Dataset items:
==================================================
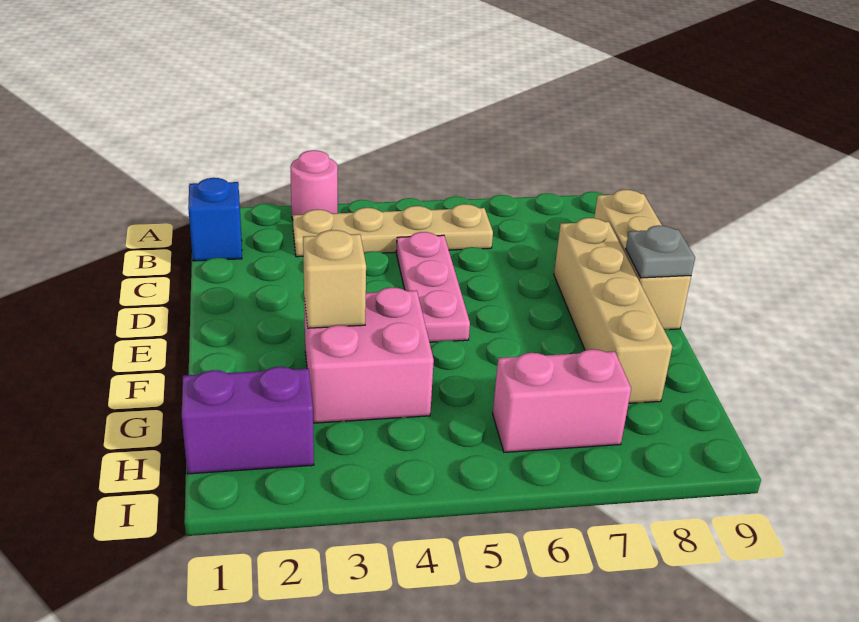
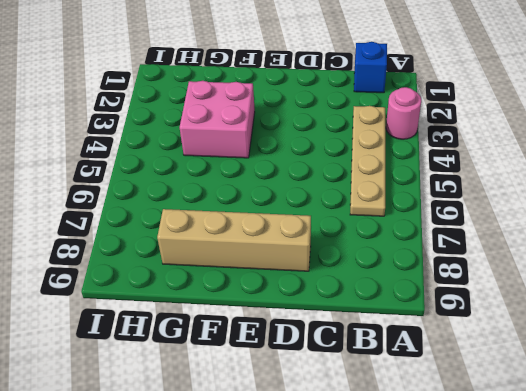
none -> pink plate C5:E5 level 1
none -> tan brick C9:E9 level 1

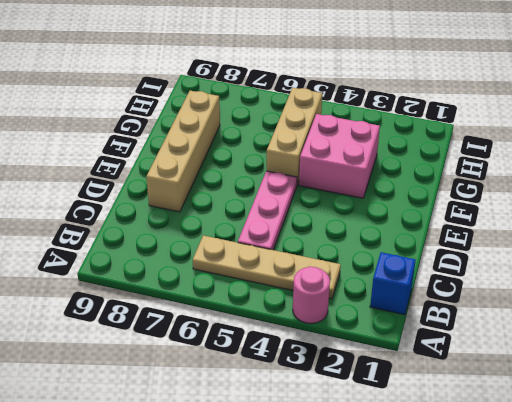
tan brick F5:H5 level 1 -> tan brick C9:E9 level 1
none -> purple brick H1:H2 level 1
none -> pink brick H6:H7 level 1

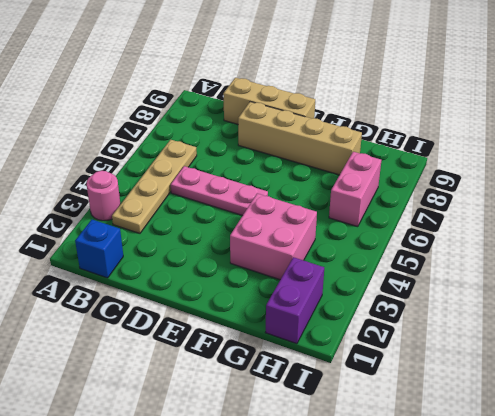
none -> grey plate E9 level 2
none -> tan brick F3 level 2

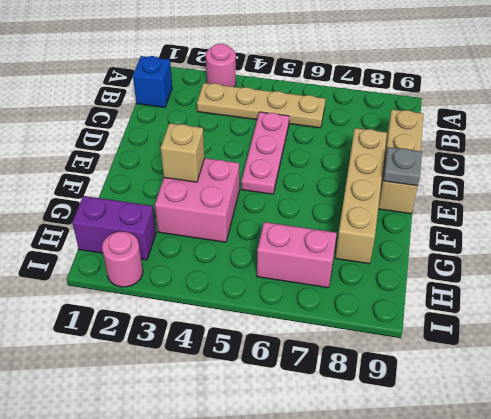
pink round brick I2 level 1 -> none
==================================================
TASK DIRECTIONS: Return the line containing "tan brick F5:H5" and every line after it through the end of the records above, exactly and nothing else, but not the pictures.

SOLUTION:
tan brick F5:H5 level 1 -> tan brick C9:E9 level 1
none -> purple brick H1:H2 level 1
none -> pink brick H6:H7 level 1

none -> grey plate E9 level 2
none -> tan brick F3 level 2

pink round brick I2 level 1 -> none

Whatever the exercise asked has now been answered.